■ **Work to be completed**:
What is needed is an exact copy of the lines in the listing below, from the one with "camera: 60 degrees right, 0 degrees up" up to and including the one with "(406, 197) = (377, 290): white", with no other lines.

■ **Material supplied**:
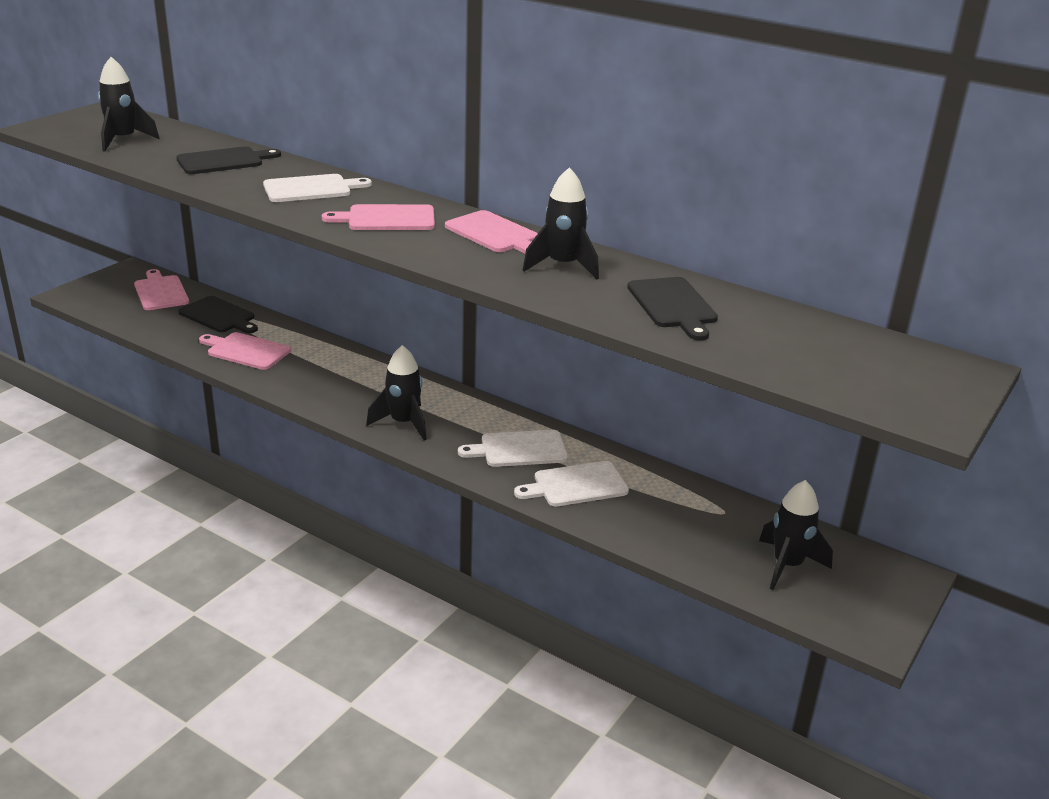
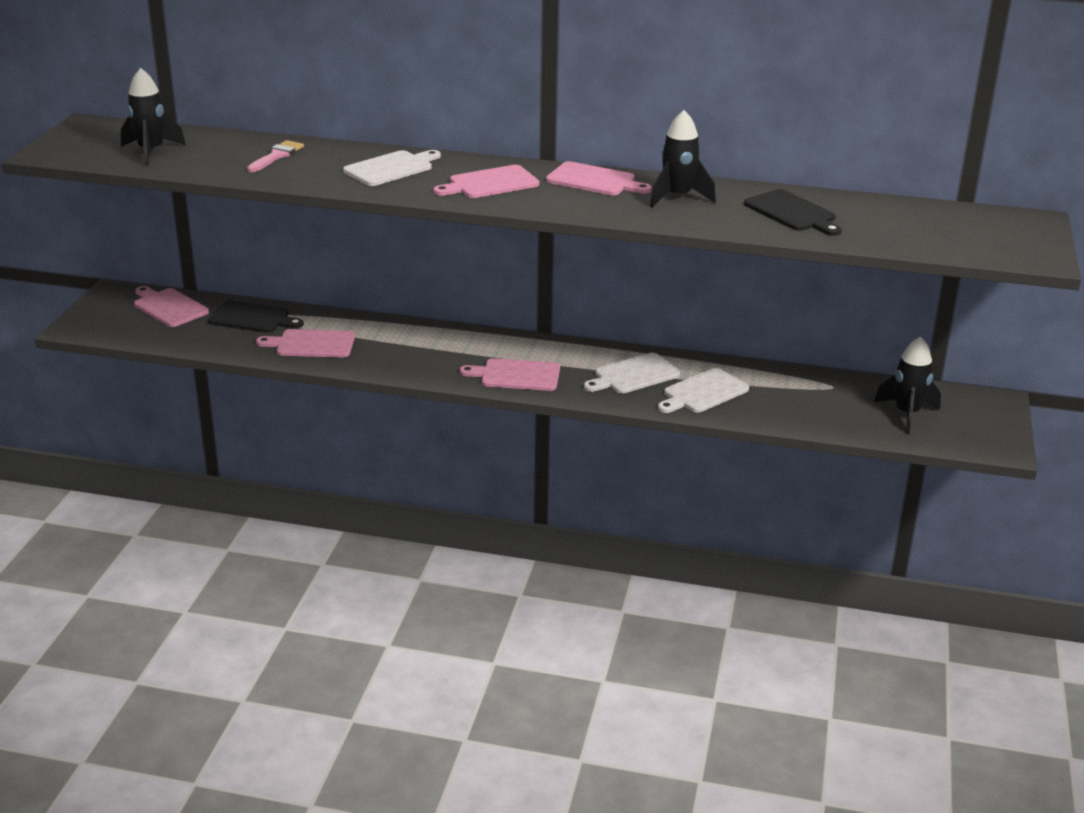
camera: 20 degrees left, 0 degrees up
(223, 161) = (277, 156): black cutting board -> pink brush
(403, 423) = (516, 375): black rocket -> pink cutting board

...

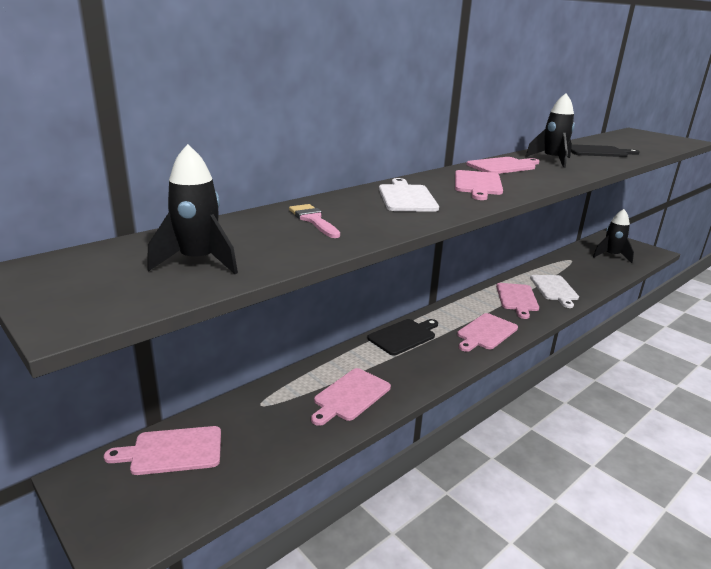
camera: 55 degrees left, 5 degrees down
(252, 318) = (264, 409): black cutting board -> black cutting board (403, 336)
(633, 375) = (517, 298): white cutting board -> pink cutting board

==

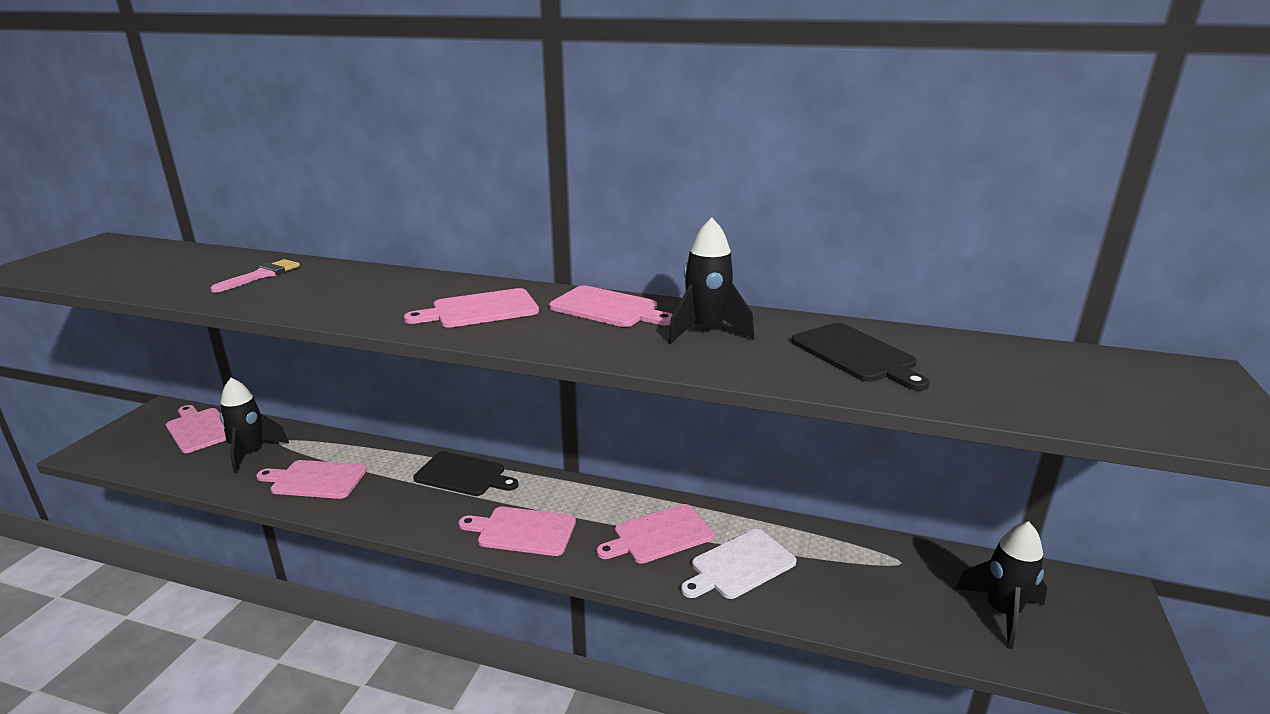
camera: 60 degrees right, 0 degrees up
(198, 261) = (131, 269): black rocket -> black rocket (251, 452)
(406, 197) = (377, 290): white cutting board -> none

■ **Task response**:
camera: 60 degrees right, 0 degrees up
(198, 261) = (131, 269): black rocket -> black rocket (251, 452)
(406, 197) = (377, 290): white cutting board -> none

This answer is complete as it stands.